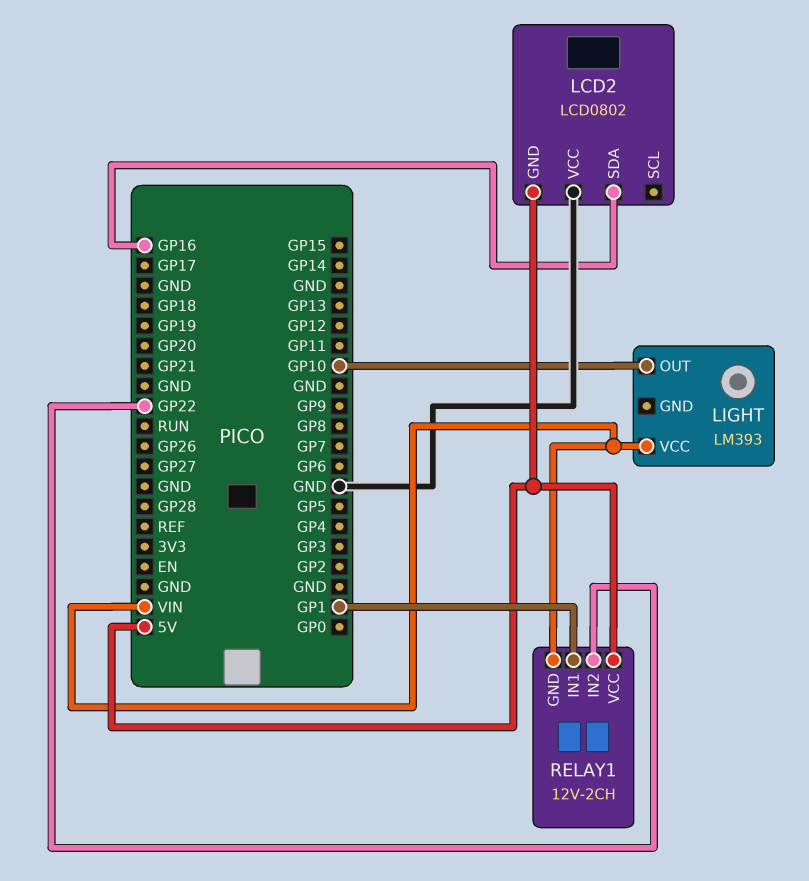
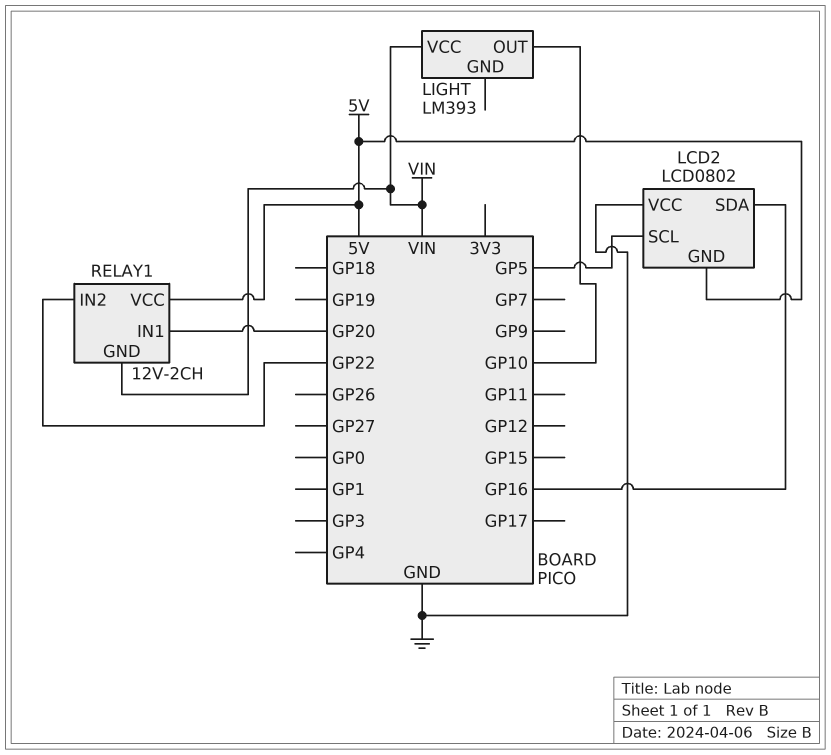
LCD2 pin SCL: none -> GP5
RELAY1 pin IN1: GP1 -> GP20

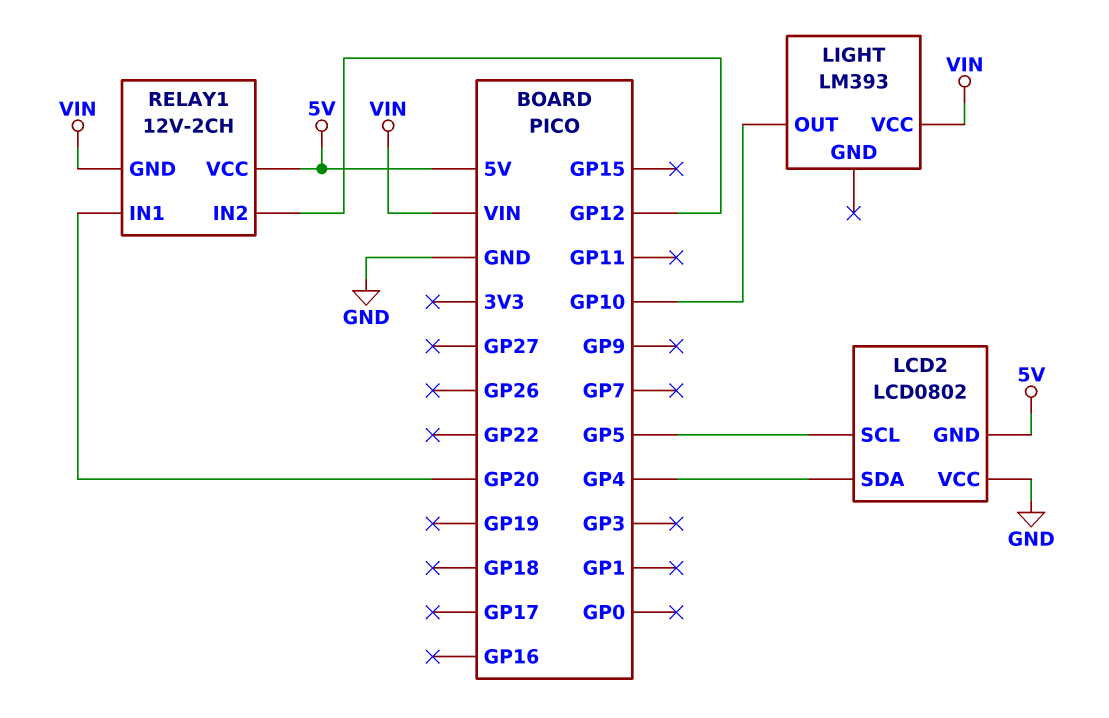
LCD2 pin SDA: GP16 -> GP4
RELAY1 pin IN2: GP22 -> GP12

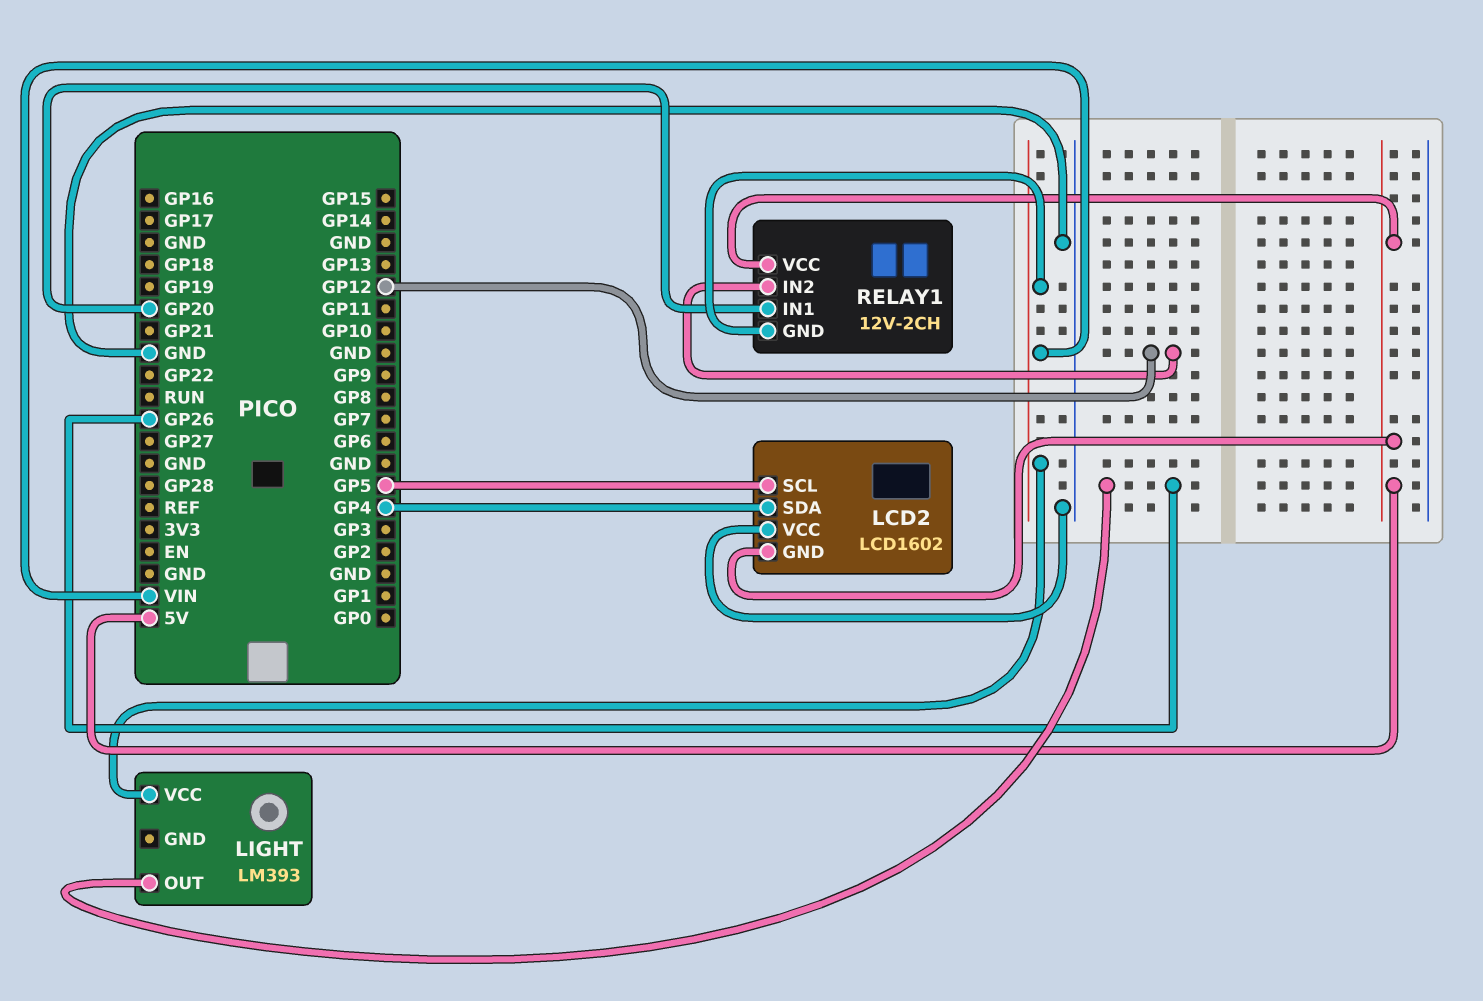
LCD2: LCD0802 -> LCD1602
LIGHT pin OUT: GP10 -> GP26

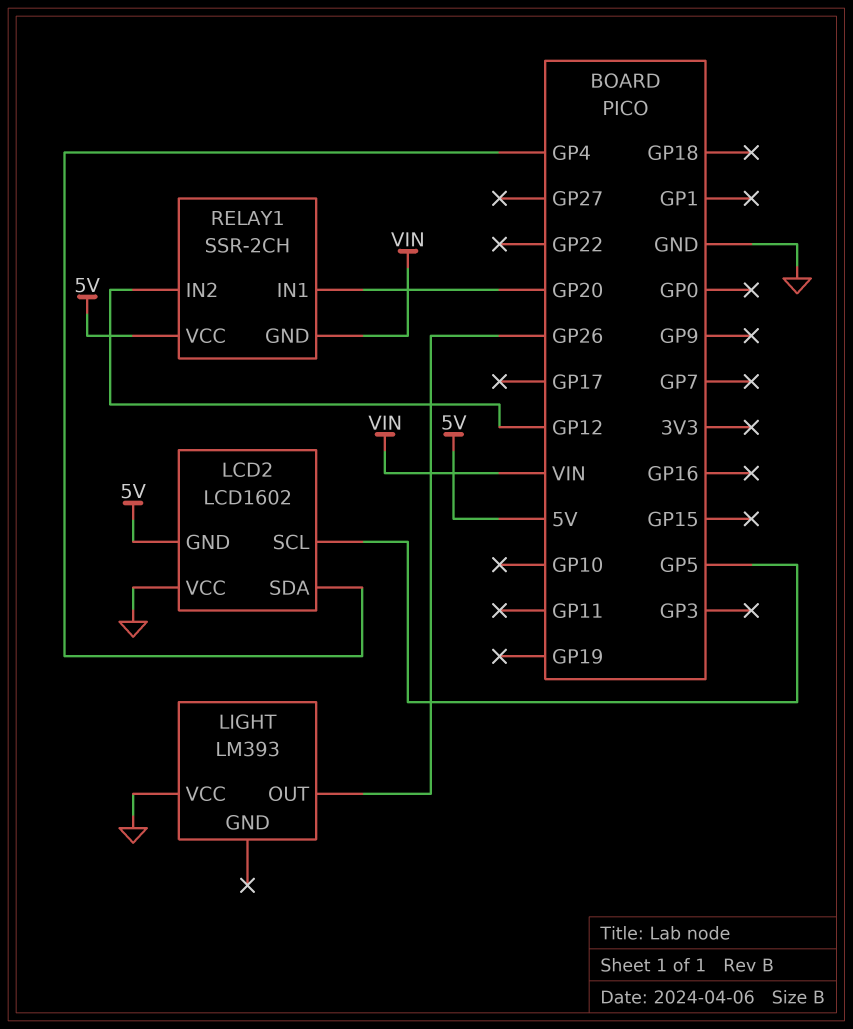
LIGHT pin VCC: VIN -> GND
RELAY1: 12V-2CH -> SSR-2CH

**PROBLEM DESCRIPTION:** Each line above that has the word "LIGHT" should be copied.

**REPLY TO THE EXERCISE:**
LIGHT pin OUT: GP10 -> GP26
LIGHT pin VCC: VIN -> GND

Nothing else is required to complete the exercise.